EXERCISE DATA Block Start
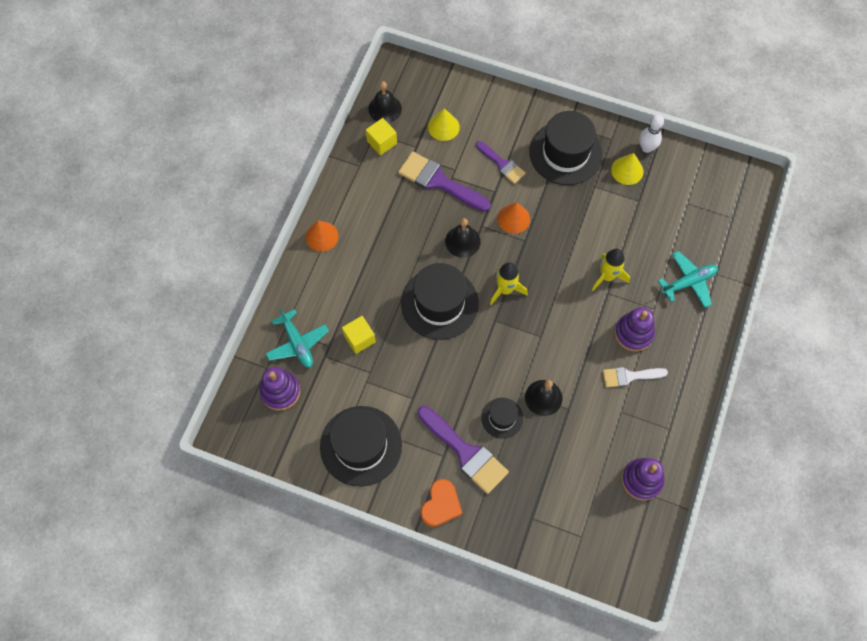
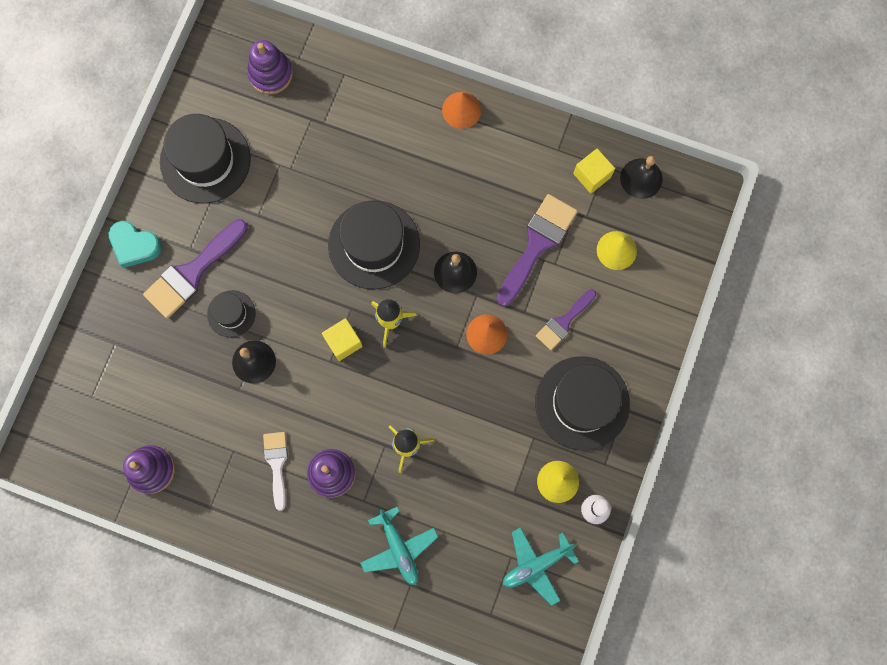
camera: 90 degrees right, 10 degrees up
(297, 343) = (327, 89): turquoise plane -> turquoise plane (536, 565)
(359, 339) = (331, 156): yellow cube -> yellow cube (343, 342)
(441, 505) = (135, 245): orange heart -> turquoise heart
EXERCISE DATA Block End
§ **PROBLEM DETAILS**: Beginning at the line that contains "(297, 343) = (327, 89): turquoise" and ending at the last line above, copy each line without any change.

§ **WRITTEN REPLY**:
(297, 343) = (327, 89): turquoise plane -> turquoise plane (536, 565)
(359, 339) = (331, 156): yellow cube -> yellow cube (343, 342)
(441, 505) = (135, 245): orange heart -> turquoise heart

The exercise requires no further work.